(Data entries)
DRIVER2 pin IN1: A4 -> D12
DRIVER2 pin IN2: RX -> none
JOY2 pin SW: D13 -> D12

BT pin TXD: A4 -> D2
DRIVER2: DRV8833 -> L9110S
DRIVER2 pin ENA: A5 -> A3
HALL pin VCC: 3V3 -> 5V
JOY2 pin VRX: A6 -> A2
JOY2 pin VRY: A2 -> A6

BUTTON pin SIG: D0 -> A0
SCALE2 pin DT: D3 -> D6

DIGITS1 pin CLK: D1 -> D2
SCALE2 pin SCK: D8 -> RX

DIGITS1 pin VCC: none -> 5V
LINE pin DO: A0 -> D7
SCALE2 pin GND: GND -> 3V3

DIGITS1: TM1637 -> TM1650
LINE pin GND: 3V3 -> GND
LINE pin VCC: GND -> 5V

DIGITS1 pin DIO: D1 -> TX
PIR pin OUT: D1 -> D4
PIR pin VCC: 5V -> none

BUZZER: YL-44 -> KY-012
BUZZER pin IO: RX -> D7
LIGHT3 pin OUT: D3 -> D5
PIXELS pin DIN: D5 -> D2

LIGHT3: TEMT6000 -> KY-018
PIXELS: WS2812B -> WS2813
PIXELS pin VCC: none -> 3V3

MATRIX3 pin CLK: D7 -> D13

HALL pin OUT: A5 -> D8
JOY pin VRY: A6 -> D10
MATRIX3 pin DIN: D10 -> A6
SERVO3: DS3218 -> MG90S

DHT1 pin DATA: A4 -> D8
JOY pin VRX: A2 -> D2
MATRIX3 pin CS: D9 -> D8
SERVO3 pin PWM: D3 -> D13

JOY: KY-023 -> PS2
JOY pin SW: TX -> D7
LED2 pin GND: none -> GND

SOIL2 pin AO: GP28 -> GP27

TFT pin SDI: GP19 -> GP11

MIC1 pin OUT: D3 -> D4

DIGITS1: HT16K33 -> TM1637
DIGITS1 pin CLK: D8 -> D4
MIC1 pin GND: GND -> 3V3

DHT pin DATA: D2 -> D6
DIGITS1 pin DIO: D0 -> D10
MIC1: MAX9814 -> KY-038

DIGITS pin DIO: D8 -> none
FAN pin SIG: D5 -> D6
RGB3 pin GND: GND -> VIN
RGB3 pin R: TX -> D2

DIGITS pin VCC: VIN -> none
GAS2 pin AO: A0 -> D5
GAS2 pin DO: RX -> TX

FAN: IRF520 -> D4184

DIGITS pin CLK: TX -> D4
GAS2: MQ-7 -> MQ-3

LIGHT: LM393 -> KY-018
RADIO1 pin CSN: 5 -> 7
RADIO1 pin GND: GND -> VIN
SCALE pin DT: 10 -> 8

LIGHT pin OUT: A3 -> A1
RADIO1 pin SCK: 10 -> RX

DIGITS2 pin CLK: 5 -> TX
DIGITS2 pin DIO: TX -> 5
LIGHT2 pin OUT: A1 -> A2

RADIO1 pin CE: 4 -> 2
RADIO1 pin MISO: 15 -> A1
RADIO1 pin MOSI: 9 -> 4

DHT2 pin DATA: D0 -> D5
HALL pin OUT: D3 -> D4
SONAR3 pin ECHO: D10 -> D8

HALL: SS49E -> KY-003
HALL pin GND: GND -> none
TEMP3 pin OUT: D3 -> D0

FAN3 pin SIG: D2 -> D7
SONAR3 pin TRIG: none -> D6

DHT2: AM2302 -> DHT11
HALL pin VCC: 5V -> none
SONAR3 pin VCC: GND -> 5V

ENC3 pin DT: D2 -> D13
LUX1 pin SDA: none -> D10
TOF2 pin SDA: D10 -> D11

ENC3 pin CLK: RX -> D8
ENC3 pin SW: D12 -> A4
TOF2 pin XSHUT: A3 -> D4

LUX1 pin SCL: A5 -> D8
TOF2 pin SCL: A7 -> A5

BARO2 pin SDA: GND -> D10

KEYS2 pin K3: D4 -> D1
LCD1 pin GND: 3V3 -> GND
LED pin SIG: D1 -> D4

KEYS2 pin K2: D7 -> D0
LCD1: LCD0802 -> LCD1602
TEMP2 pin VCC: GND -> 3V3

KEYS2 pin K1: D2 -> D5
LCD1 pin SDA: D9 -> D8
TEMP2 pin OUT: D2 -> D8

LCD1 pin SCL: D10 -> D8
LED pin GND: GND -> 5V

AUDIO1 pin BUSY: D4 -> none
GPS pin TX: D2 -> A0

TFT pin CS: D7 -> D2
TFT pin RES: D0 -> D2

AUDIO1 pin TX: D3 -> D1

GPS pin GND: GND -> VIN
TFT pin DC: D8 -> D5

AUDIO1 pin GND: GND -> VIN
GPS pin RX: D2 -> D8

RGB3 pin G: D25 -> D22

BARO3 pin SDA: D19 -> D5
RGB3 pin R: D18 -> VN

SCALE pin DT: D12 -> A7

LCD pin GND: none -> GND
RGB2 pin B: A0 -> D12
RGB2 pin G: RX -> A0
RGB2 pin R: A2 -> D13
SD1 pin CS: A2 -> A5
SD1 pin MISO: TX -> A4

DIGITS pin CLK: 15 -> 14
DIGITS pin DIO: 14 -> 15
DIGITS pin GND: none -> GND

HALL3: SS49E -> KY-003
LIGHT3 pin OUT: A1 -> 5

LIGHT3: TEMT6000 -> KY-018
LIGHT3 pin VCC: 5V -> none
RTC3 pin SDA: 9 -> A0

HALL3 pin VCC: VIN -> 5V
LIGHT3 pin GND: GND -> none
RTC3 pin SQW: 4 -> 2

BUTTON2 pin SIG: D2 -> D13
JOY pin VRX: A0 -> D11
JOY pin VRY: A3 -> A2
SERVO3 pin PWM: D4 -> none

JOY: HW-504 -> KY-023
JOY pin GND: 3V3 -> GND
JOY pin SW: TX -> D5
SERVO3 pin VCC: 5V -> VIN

* **Your objective**: Give back exactly the lines from the beginning of the records through the line containing "PIR pin OUT: D1 -> D4", and only those.

* **Output of the exercise**:
DRIVER2 pin IN1: A4 -> D12
DRIVER2 pin IN2: RX -> none
JOY2 pin SW: D13 -> D12

BT pin TXD: A4 -> D2
DRIVER2: DRV8833 -> L9110S
DRIVER2 pin ENA: A5 -> A3
HALL pin VCC: 3V3 -> 5V
JOY2 pin VRX: A6 -> A2
JOY2 pin VRY: A2 -> A6

BUTTON pin SIG: D0 -> A0
SCALE2 pin DT: D3 -> D6

DIGITS1 pin CLK: D1 -> D2
SCALE2 pin SCK: D8 -> RX

DIGITS1 pin VCC: none -> 5V
LINE pin DO: A0 -> D7
SCALE2 pin GND: GND -> 3V3

DIGITS1: TM1637 -> TM1650
LINE pin GND: 3V3 -> GND
LINE pin VCC: GND -> 5V

DIGITS1 pin DIO: D1 -> TX
PIR pin OUT: D1 -> D4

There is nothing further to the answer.